Please reproduce the lines between the one holding "1974 [383, 172]" and the one holding "1939 [383, 58]", inclusive, word for word.

● ● ● ● ● ● ●

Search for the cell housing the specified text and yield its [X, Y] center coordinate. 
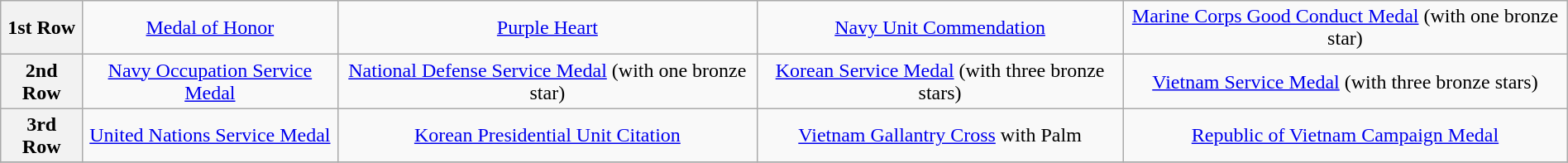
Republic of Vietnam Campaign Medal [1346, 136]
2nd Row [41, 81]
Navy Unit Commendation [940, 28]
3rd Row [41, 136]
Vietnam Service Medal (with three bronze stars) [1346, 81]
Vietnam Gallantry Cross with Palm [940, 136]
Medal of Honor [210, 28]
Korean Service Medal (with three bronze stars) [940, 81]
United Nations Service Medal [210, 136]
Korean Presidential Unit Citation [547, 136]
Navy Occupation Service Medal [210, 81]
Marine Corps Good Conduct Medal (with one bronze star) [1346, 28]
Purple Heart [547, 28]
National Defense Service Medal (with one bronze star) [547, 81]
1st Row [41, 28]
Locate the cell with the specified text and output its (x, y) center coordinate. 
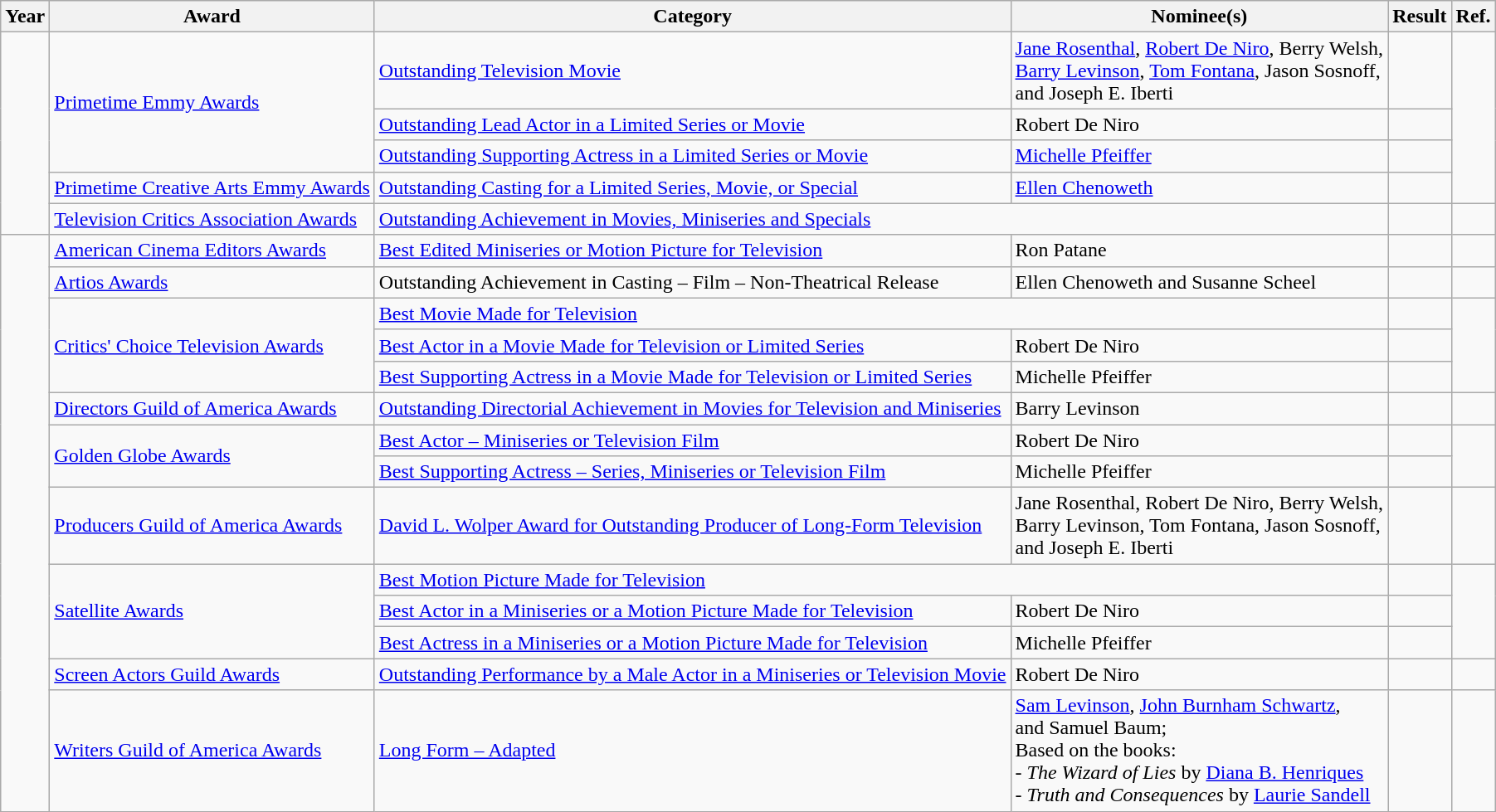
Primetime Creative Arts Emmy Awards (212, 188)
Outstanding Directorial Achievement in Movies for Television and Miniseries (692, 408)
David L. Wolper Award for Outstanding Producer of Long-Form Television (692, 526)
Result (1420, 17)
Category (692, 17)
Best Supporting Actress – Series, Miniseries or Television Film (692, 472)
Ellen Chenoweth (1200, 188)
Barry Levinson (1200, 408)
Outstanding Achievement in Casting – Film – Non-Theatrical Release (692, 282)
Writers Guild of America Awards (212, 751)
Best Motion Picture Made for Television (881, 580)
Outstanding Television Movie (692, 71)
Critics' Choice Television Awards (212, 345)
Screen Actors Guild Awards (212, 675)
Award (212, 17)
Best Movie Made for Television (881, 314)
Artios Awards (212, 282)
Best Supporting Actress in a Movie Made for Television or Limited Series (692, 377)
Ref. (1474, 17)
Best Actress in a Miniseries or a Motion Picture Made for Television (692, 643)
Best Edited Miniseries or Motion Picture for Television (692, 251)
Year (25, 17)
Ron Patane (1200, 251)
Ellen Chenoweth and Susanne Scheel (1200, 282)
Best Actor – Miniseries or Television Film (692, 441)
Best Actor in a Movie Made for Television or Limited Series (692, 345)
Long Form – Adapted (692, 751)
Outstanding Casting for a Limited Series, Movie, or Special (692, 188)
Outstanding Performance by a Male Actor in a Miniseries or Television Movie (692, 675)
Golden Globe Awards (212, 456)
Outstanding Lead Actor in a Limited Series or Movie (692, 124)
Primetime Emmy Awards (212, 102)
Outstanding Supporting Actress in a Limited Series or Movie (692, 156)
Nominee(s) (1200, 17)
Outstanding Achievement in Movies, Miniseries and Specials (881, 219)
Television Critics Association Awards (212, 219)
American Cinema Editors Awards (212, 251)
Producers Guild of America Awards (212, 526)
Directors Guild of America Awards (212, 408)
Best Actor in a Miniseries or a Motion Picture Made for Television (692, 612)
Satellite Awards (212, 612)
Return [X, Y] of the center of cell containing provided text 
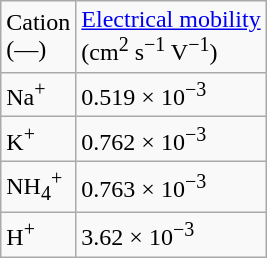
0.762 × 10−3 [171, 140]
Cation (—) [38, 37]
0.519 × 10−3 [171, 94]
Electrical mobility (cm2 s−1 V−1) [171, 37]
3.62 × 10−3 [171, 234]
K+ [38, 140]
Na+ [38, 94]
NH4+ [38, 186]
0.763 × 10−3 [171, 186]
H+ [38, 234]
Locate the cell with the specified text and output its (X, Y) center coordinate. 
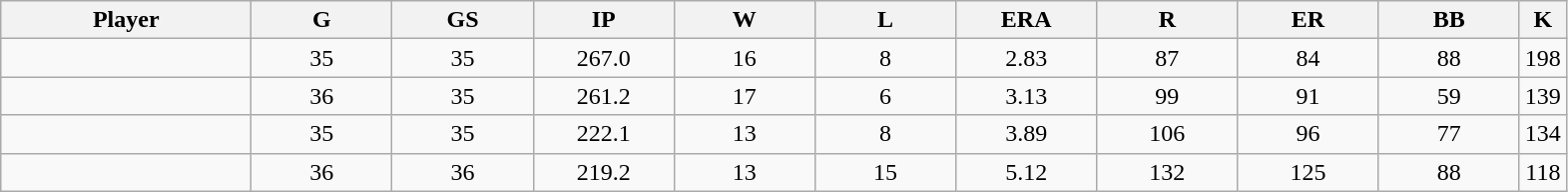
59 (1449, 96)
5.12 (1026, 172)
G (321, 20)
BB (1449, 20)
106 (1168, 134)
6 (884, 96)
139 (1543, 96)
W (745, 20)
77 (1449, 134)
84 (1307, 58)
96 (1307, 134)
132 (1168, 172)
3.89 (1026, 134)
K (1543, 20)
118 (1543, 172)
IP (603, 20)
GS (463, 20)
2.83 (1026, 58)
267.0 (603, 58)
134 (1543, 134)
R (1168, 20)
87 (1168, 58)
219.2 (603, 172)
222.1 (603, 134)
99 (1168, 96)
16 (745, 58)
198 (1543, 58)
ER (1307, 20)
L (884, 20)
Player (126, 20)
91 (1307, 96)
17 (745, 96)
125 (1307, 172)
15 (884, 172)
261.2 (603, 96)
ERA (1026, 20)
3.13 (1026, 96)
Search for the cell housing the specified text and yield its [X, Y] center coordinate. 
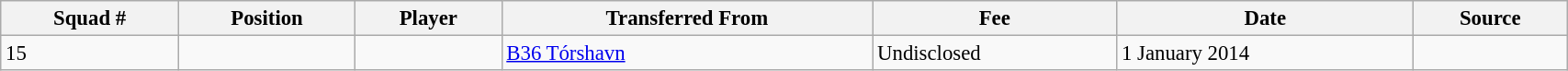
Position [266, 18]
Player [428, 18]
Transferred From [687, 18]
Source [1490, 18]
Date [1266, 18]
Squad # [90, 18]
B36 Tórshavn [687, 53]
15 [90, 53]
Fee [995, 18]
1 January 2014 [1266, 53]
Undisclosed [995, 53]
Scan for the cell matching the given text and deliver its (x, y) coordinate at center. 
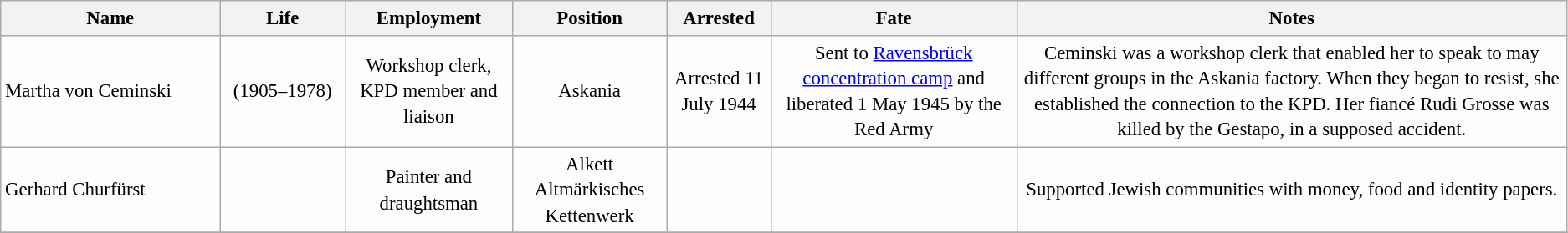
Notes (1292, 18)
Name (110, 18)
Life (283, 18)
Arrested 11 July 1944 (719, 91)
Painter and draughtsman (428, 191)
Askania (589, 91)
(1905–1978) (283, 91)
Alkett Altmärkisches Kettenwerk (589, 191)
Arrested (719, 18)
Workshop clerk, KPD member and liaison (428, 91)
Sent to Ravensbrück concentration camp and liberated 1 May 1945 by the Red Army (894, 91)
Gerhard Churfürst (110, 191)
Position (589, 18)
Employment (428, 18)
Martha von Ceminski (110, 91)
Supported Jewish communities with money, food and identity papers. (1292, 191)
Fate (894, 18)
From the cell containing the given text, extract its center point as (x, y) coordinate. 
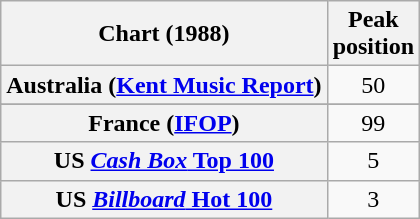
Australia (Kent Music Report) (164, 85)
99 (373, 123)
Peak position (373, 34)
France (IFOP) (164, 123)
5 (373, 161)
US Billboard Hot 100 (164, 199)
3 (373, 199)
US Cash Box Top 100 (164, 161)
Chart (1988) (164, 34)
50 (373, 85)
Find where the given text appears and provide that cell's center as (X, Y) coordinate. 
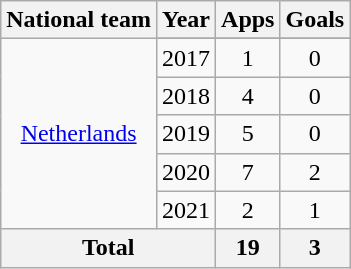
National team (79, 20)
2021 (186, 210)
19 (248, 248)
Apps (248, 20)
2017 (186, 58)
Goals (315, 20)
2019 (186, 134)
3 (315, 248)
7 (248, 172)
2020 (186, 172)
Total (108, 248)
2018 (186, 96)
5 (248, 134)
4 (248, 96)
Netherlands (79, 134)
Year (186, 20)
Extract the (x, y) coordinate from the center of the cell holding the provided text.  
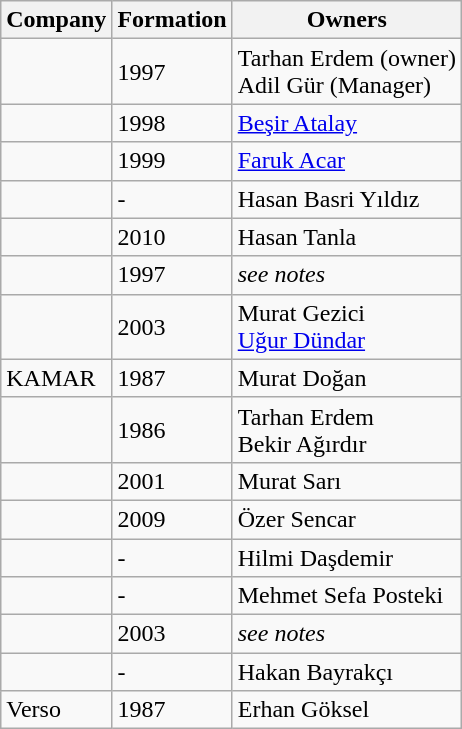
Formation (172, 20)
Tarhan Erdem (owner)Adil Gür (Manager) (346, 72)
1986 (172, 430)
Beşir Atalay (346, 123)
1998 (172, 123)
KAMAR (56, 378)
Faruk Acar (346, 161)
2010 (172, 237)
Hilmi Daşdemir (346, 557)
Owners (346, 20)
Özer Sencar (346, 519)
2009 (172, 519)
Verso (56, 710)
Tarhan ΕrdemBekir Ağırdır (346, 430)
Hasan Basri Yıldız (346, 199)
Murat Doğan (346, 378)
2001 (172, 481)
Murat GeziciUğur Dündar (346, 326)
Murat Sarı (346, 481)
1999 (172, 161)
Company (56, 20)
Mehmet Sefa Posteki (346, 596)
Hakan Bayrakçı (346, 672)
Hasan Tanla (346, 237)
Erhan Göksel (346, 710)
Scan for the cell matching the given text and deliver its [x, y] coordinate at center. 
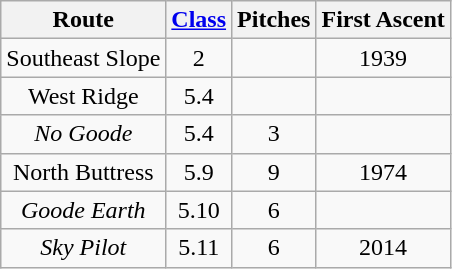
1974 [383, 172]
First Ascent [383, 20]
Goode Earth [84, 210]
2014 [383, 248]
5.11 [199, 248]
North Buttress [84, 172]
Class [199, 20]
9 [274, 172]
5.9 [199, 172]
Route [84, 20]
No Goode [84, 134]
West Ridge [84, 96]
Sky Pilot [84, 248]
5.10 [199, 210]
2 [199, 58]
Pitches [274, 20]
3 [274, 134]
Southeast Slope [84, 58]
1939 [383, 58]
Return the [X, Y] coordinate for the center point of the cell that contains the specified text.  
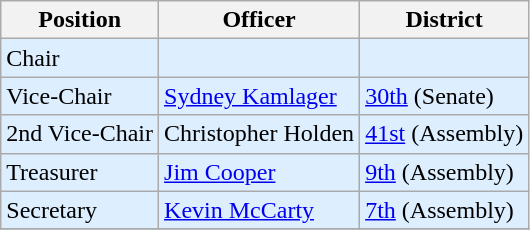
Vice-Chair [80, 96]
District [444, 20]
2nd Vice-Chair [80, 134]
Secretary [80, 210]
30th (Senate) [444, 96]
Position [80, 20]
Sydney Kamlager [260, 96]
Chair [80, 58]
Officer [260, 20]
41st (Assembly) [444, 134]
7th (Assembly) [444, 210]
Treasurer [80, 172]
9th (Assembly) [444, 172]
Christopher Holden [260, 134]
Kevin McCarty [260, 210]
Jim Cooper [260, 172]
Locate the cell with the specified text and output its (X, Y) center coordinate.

● ● ● ● ● ● ●

> _ANSWER TO THIS TASK_
1974 [383, 172]
First Ascent [383, 20]
Goode Earth [84, 210]
2014 [383, 248]
5.11 [199, 248]
North Buttress [84, 172]
Class [199, 20]
9 [274, 172]
5.9 [199, 172]
Route [84, 20]
No Goode [84, 134]
West Ridge [84, 96]
Sky Pilot [84, 248]
5.10 [199, 210]
2 [199, 58]
Pitches [274, 20]
3 [274, 134]
Southeast Slope [84, 58]
1939 [383, 58]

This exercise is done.